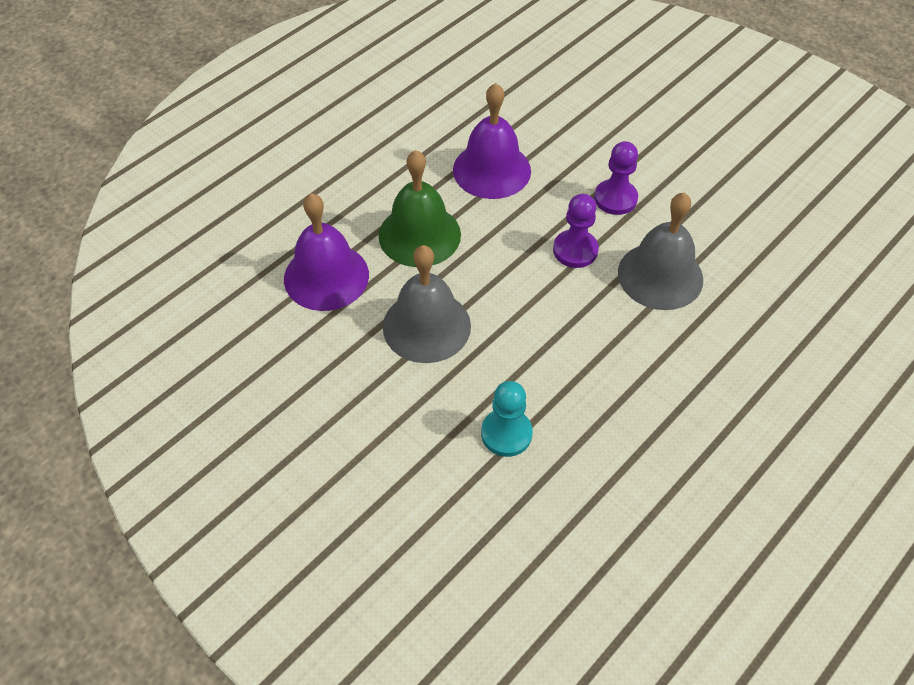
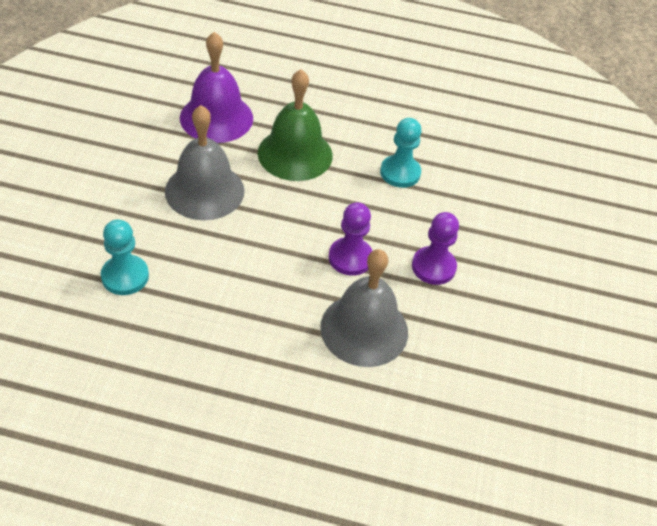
camera: 55 degrees right, 5 degrees down
purple bell [453,83,531,199] -> turquoise pawn [380,118,422,188]

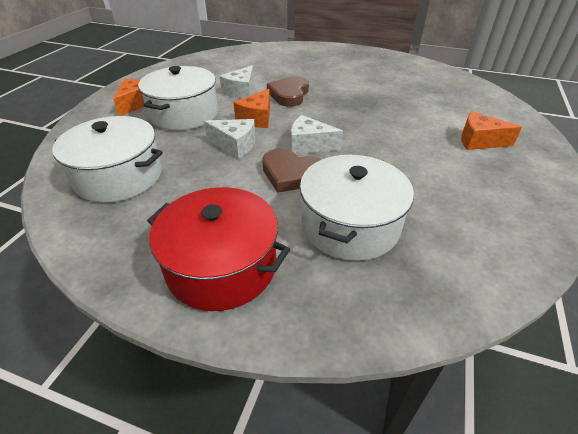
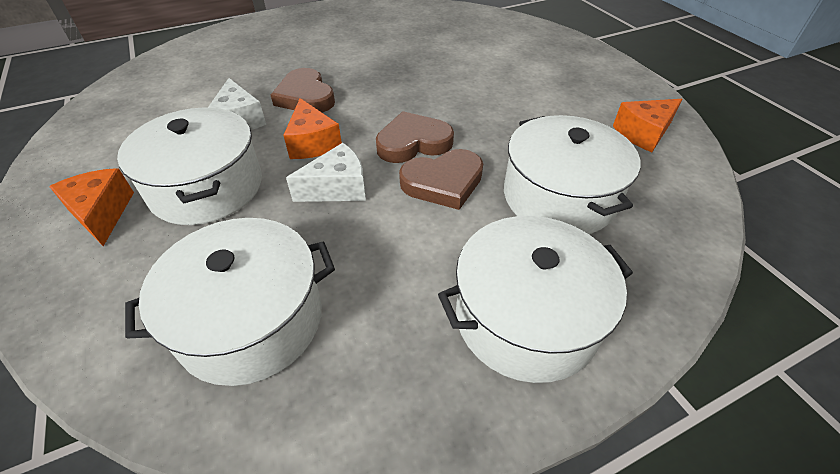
camera: 45 degrees left, 5 degrees up
red pot [147,187,290,311] -> white pot [438,216,633,383]
white cheese [291,115,343,154] -> brown heart [376,111,454,163]
orange cheese [461,111,522,150] -> orange cheese moved to [613,99,682,152]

-- YOUR GOAL --
In the listing above, find the line containing "white cheese [291,115,343,154]"; that line and every line after it, through the last, are to be retyped exactly.

-- TASK OUTPUT --
white cheese [291,115,343,154] -> brown heart [376,111,454,163]
orange cheese [461,111,522,150] -> orange cheese moved to [613,99,682,152]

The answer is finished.